-------- Information --------
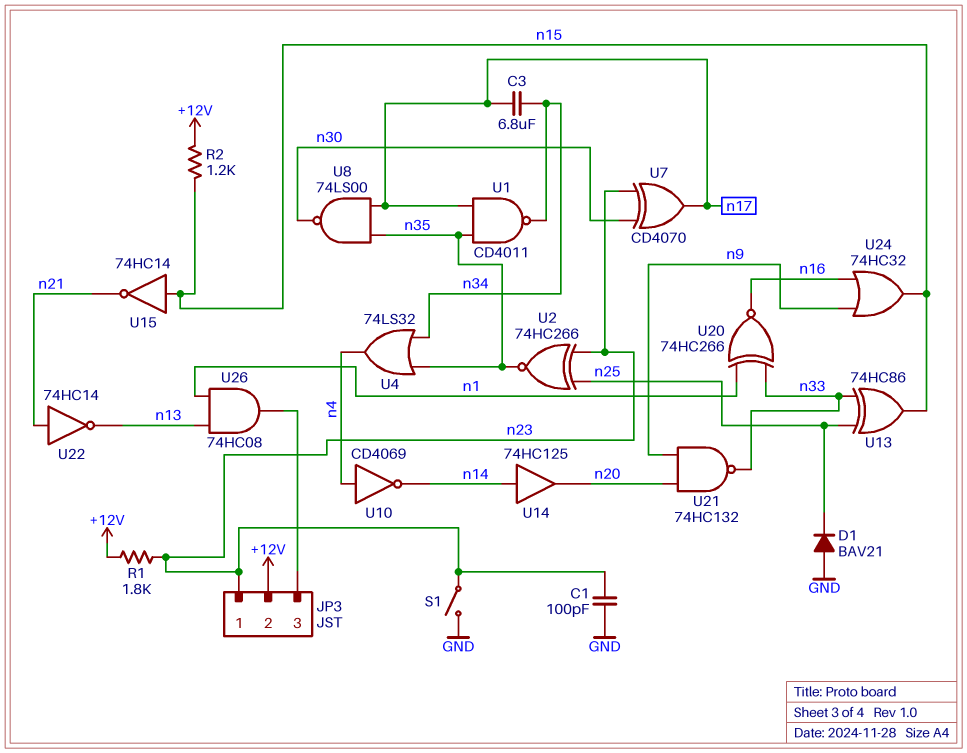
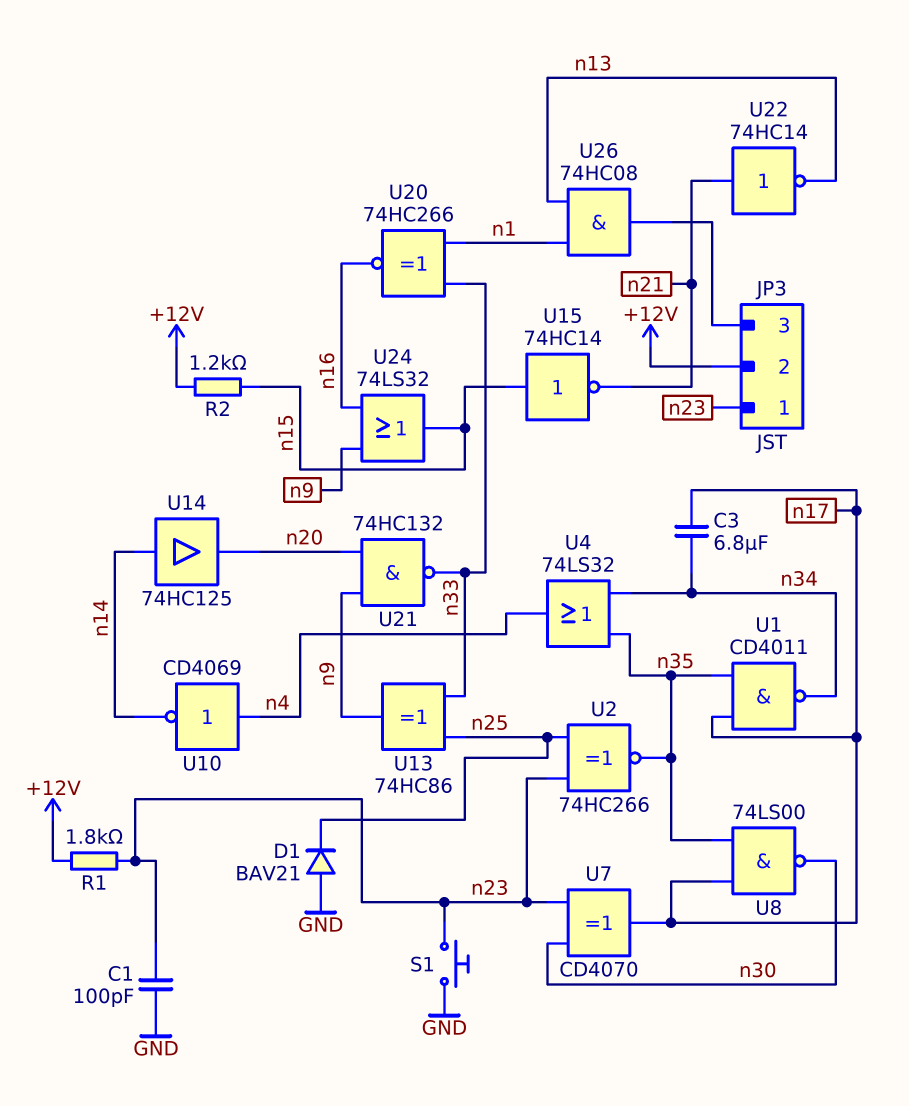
S1: switch (GND, n23) -> button (GND, n23)
U13: XOR 74HC86 (in n25, in n33, out n15) -> XOR 74HC86 (in n25, in n33, out n9)
U24: OR 74HC32 (in n9, in n16, out n15) -> OR 74LS32 (in n9, in n16, out n15)

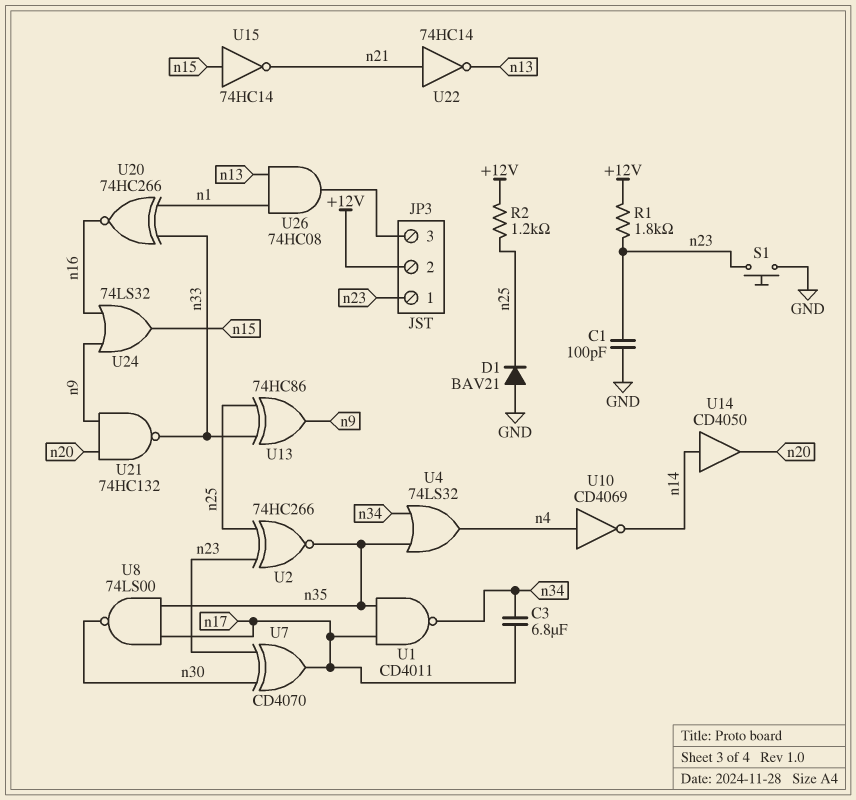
R2: 1.2k (+12V, n15) -> 1.2k (+12V, n25)
U14: buffer 74HC125 (in n14, out n20) -> buffer CD4050 (in n14, out n20)

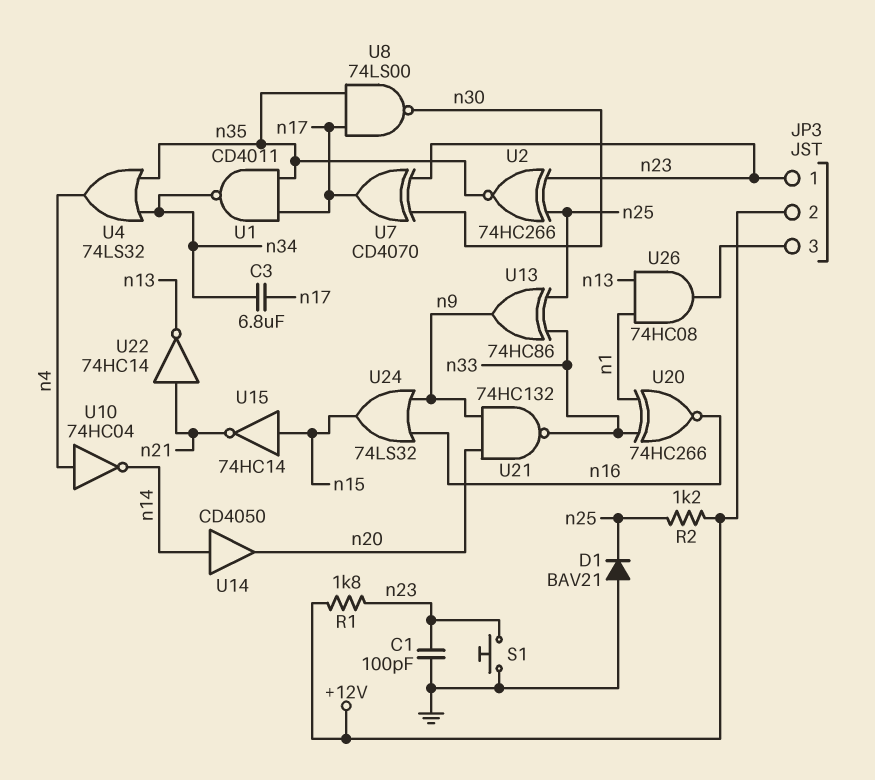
U10: NOT CD4069 (in n4, out n14) -> NOT 74HC04 (in n4, out n14)

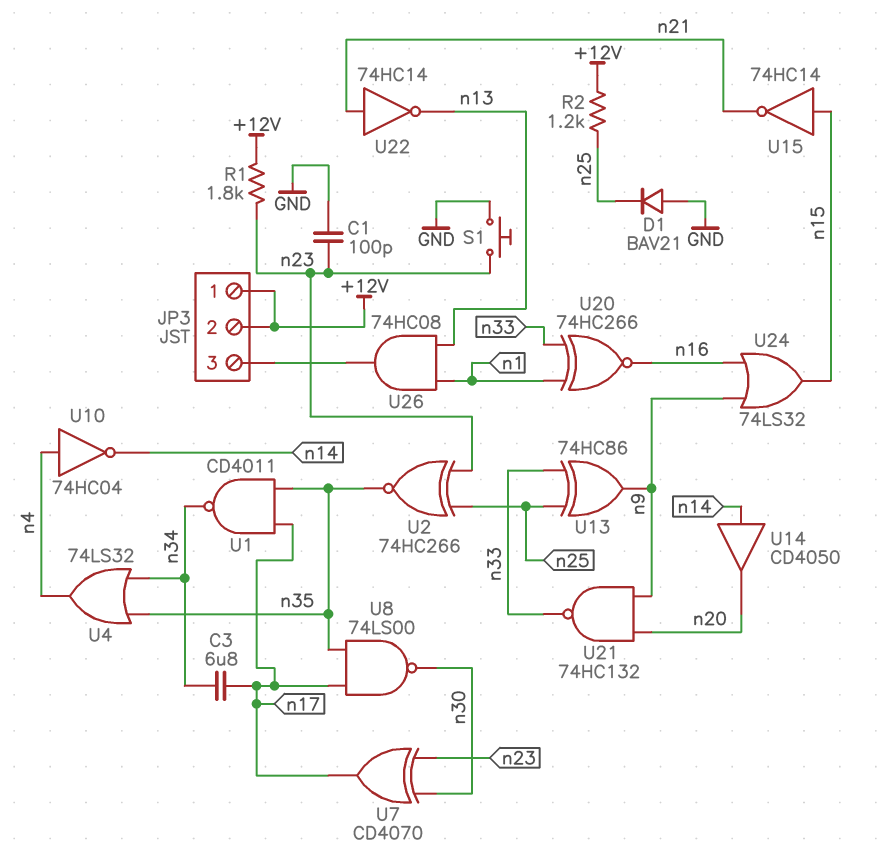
JP3 pin 1: n23 -> +12V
--------
Task objective
Only the lines from the one containing "U13: XOR 74HC86" through the last line of the data belong in the copy, both included and reproduced exactly. Pictures do not.

Solution for this exercise
U13: XOR 74HC86 (in n25, in n33, out n15) -> XOR 74HC86 (in n25, in n33, out n9)
U24: OR 74HC32 (in n9, in n16, out n15) -> OR 74LS32 (in n9, in n16, out n15)

R2: 1.2k (+12V, n15) -> 1.2k (+12V, n25)
U14: buffer 74HC125 (in n14, out n20) -> buffer CD4050 (in n14, out n20)

U10: NOT CD4069 (in n4, out n14) -> NOT 74HC04 (in n4, out n14)

JP3 pin 1: n23 -> +12V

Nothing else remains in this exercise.